>>>>>
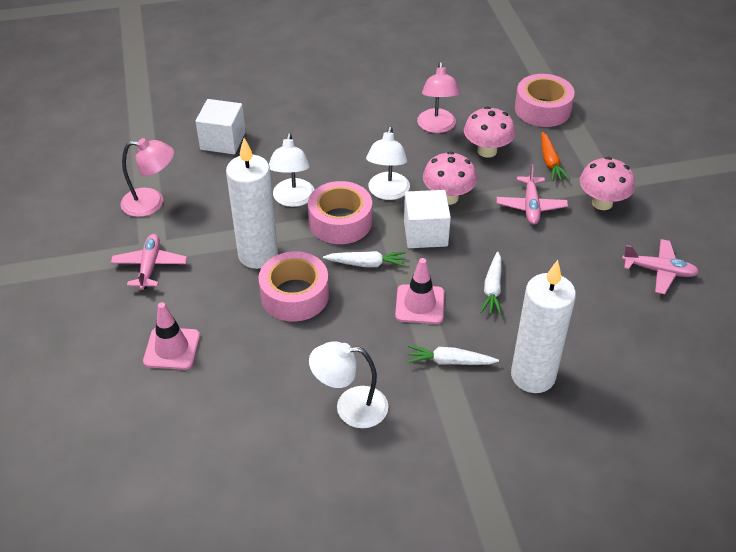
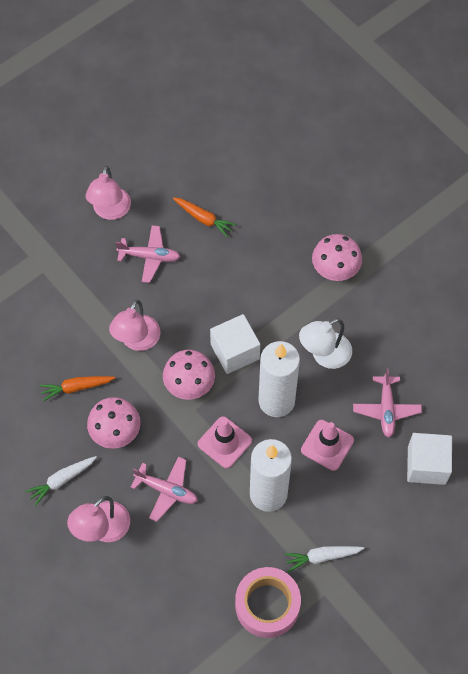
orange carrot: 1 -> 2
pink lamp: 2 -> 3
pink tape: 3 -> 1
white carrot: 3 -> 2
white lamp: 3 -> 1

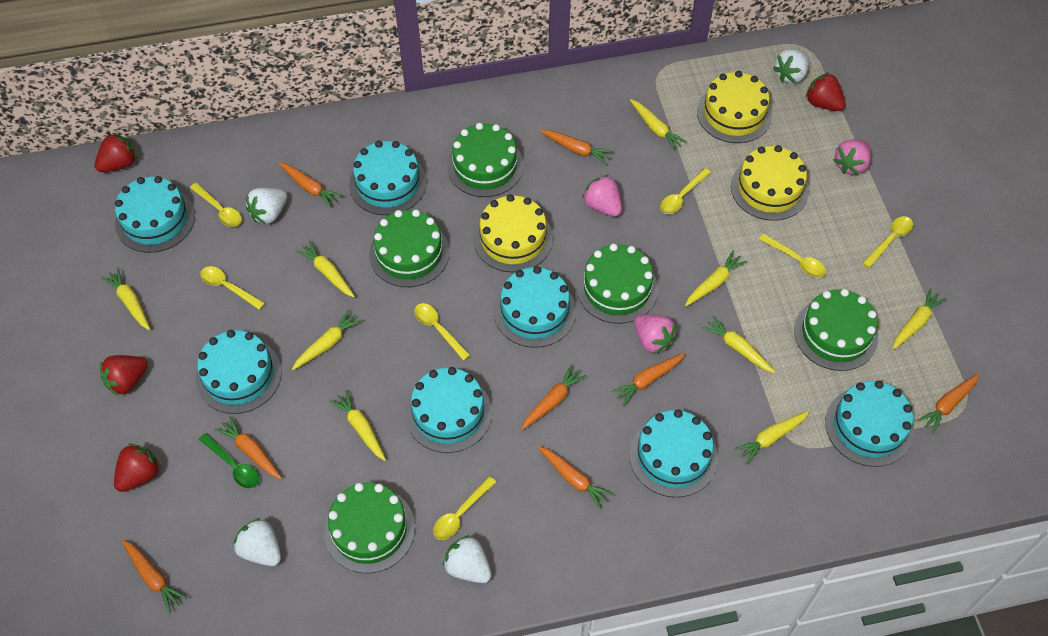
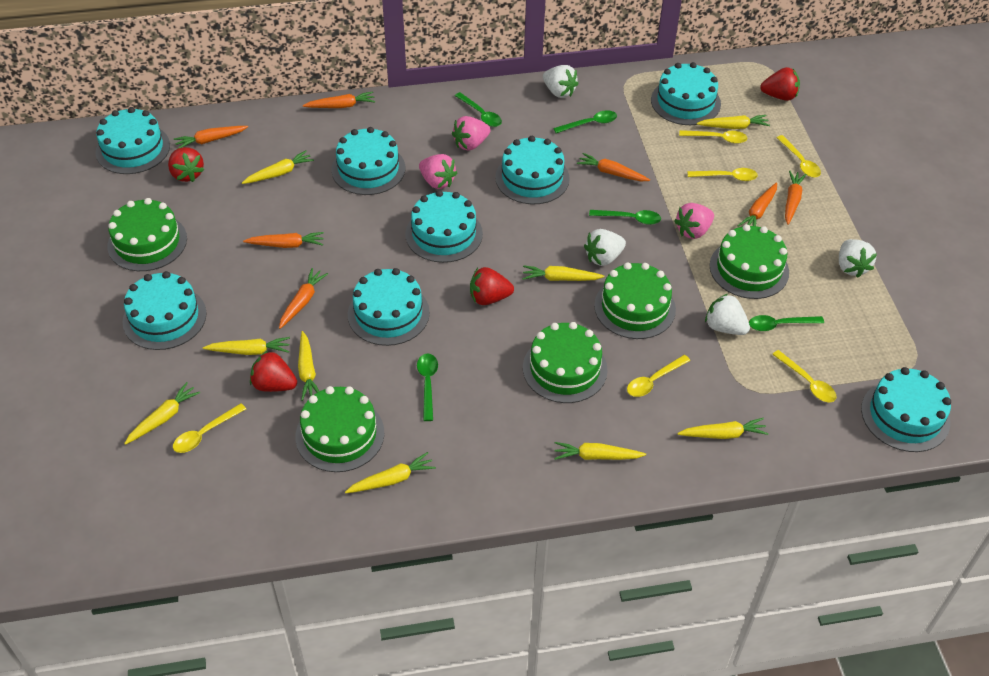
green spoon: 1 -> 5
orange carrot: 8 -> 7
turquoise cake: 7 -> 8
yellow cake: 3 -> 0
yellow spoon: 7 -> 6

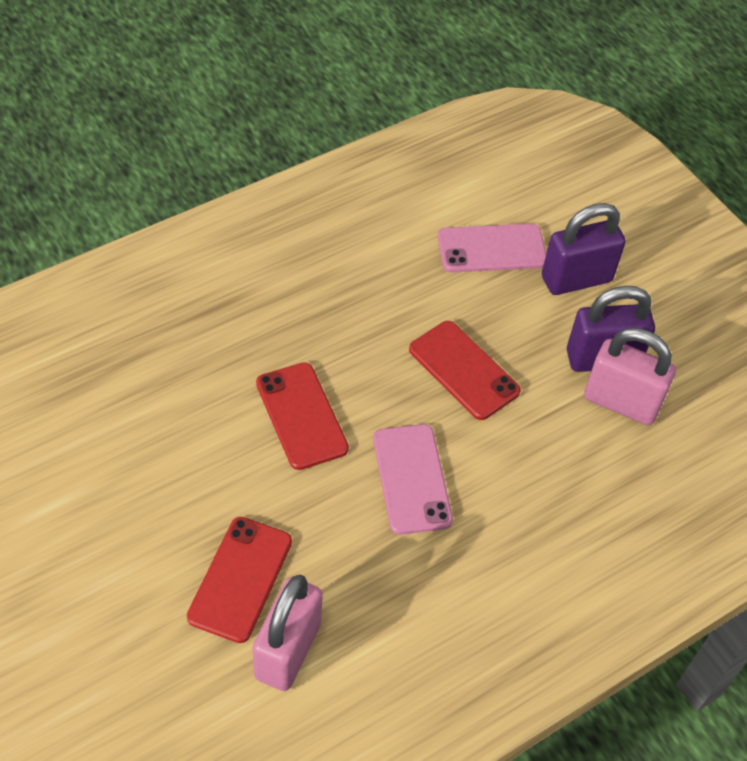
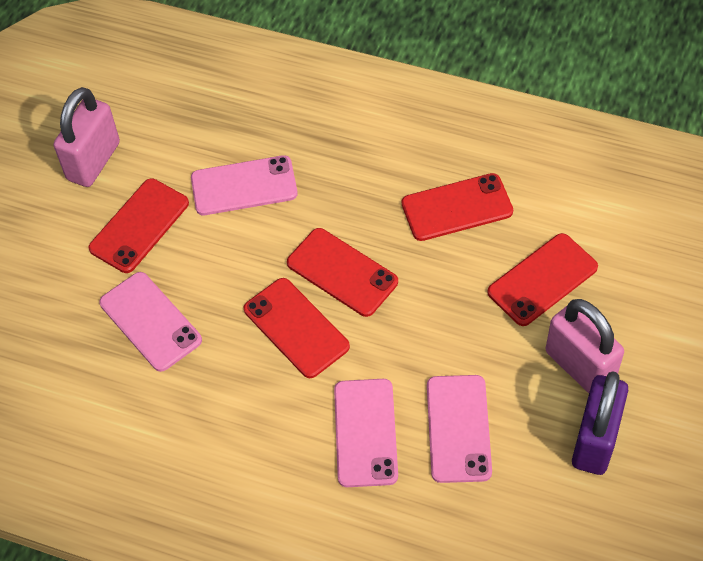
pink phone: 2 -> 4
purple padlock: 2 -> 1
red phone: 3 -> 5

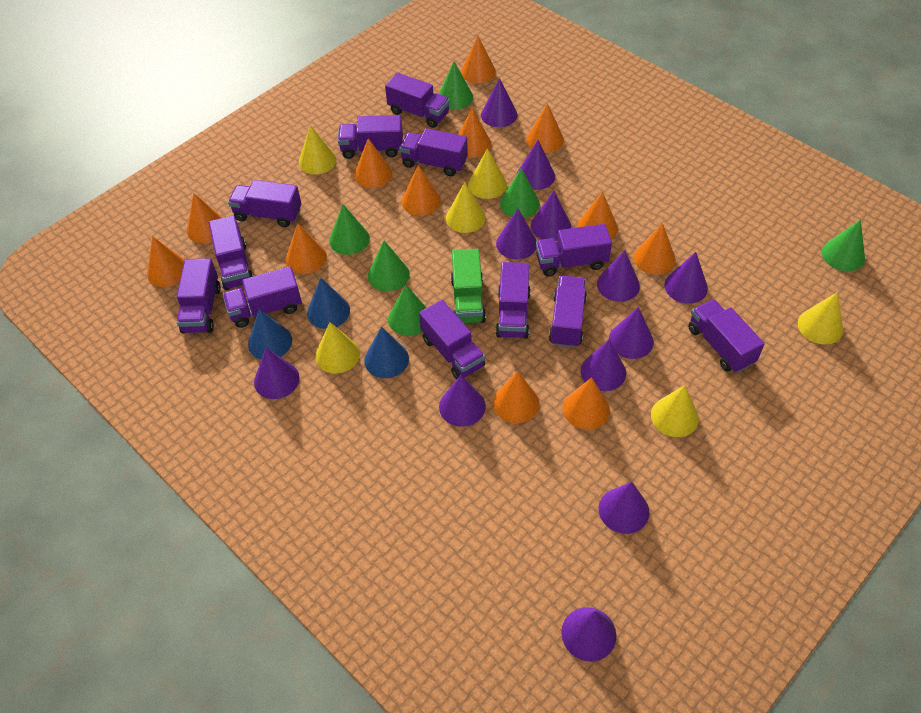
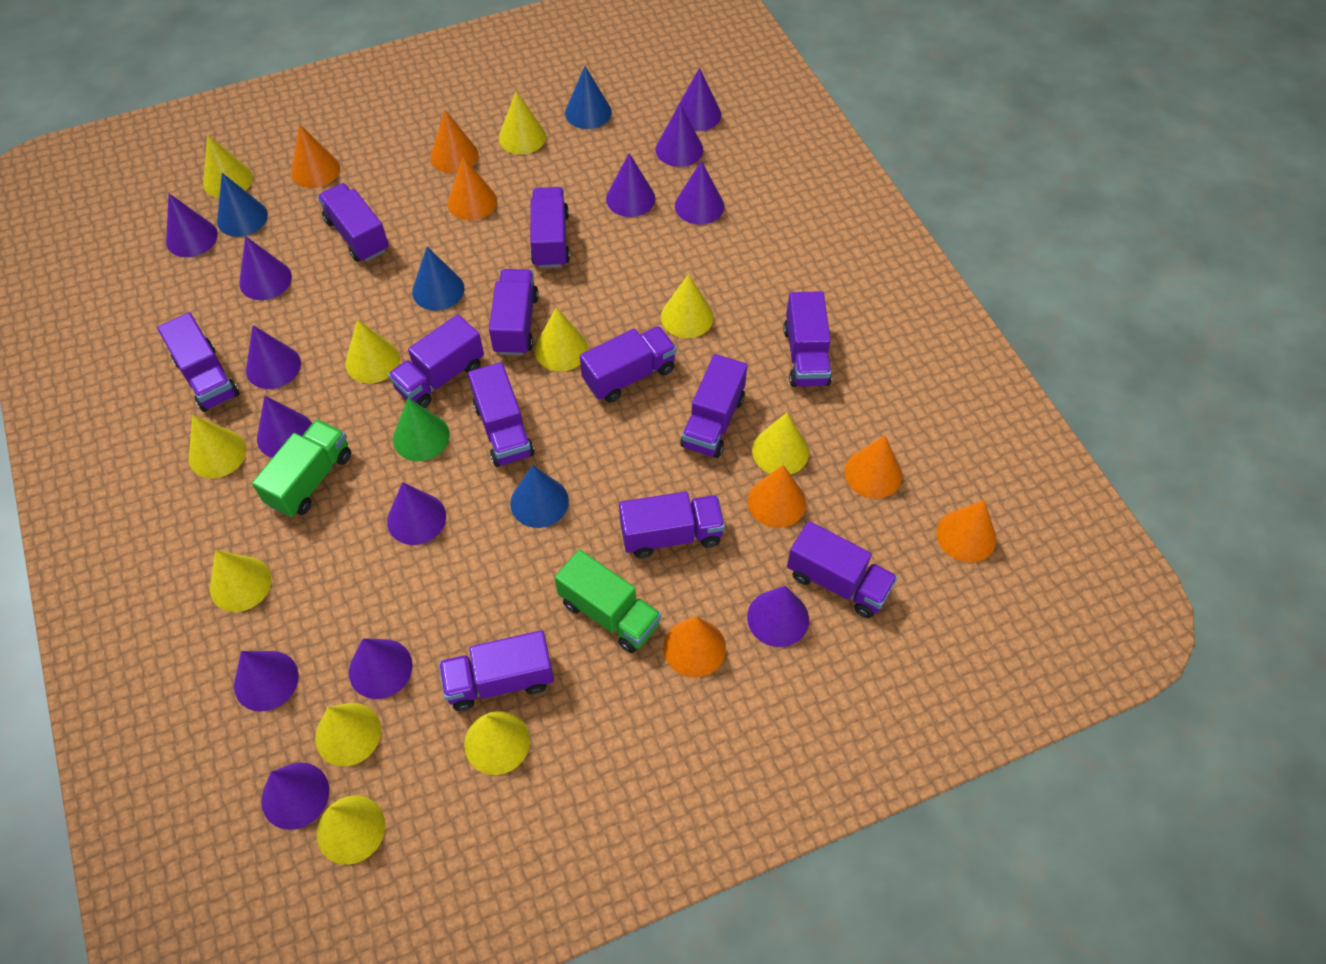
blue cone: 3 -> 4
green cone: 6 -> 1
green truck: 1 -> 2
orange cone: 12 -> 7
purple cone: 12 -> 13
yellow cone: 6 -> 11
<<<<<
- _About this exercise_: Only an exact copy of the records counts as an answer. Leave out the images.

- _Solution_:
orange carrot: 1 -> 2
pink lamp: 2 -> 3
pink tape: 3 -> 1
white carrot: 3 -> 2
white lamp: 3 -> 1

green spoon: 1 -> 5
orange carrot: 8 -> 7
turquoise cake: 7 -> 8
yellow cake: 3 -> 0
yellow spoon: 7 -> 6

pink phone: 2 -> 4
purple padlock: 2 -> 1
red phone: 3 -> 5

blue cone: 3 -> 4
green cone: 6 -> 1
green truck: 1 -> 2
orange cone: 12 -> 7
purple cone: 12 -> 13
yellow cone: 6 -> 11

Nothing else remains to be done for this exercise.